━━ Information provided

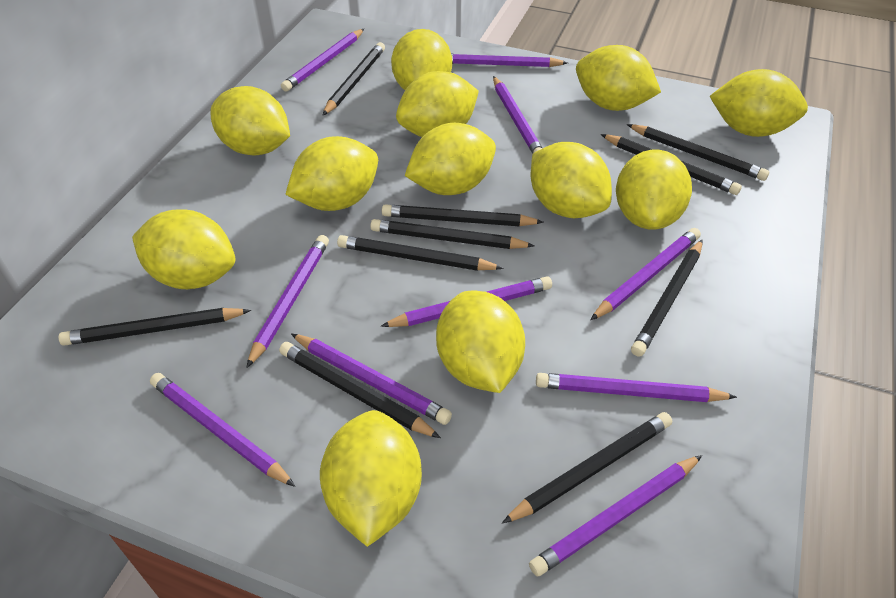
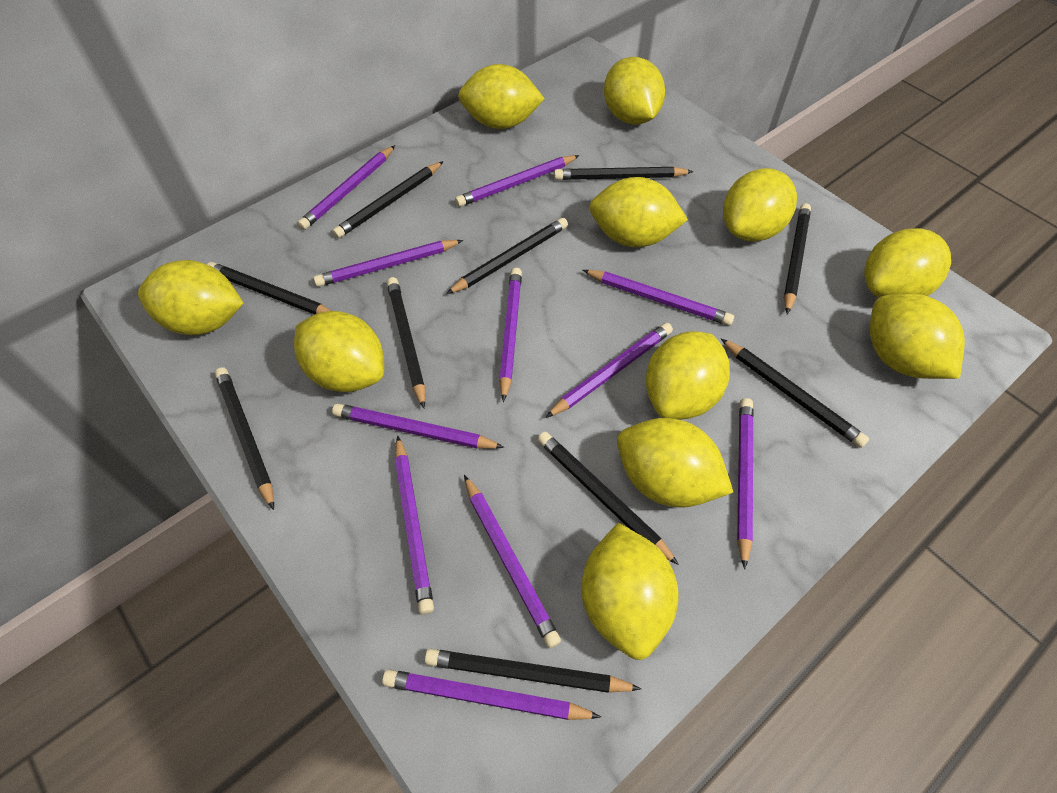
purple pencil: 10 -> 11
yellow lemon: 12 -> 11

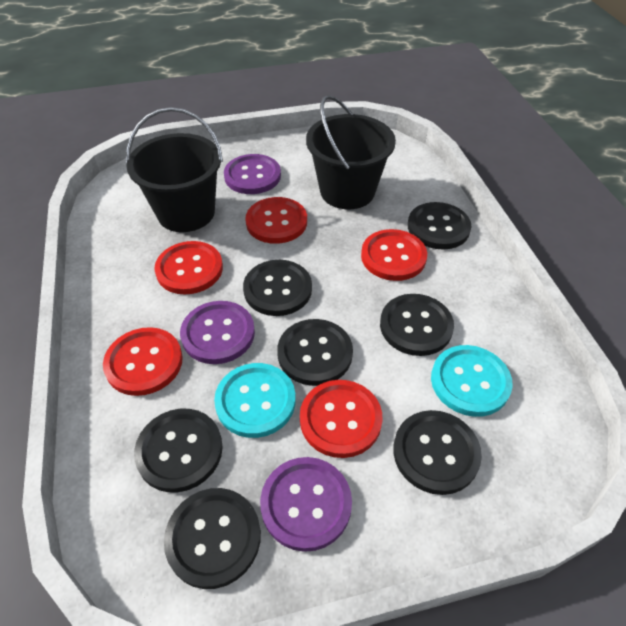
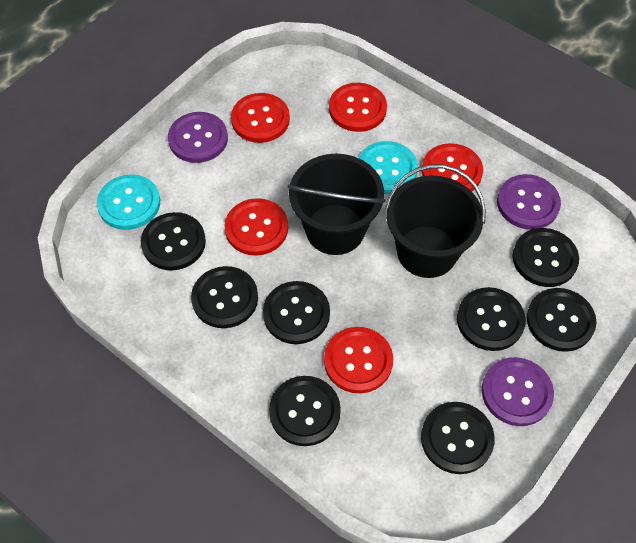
black button: 7 -> 8

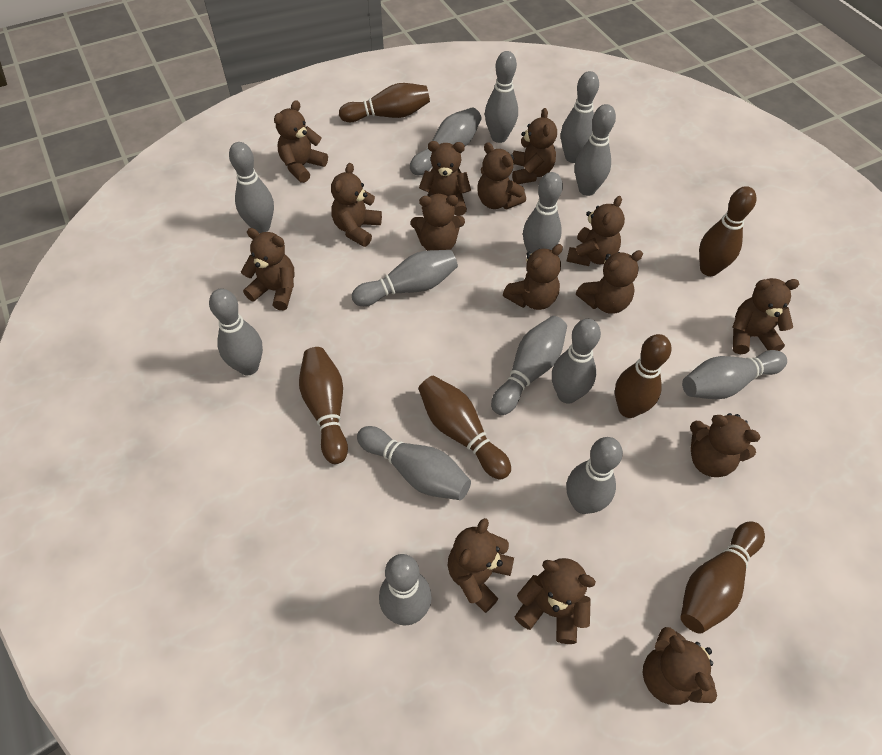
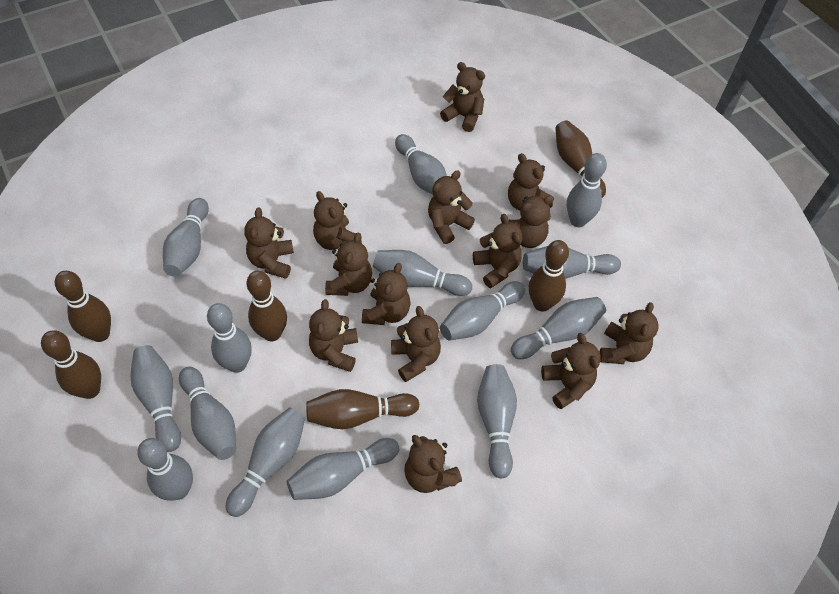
brown teddy bear: 15 -> 14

━━━━

▶ _Exercise directions_
The listing must be repeated word for word, and none of its pictures may appear in the copy.

▶ _Result for this task_
purple pencil: 10 -> 11
yellow lemon: 12 -> 11

black button: 7 -> 8

brown teddy bear: 15 -> 14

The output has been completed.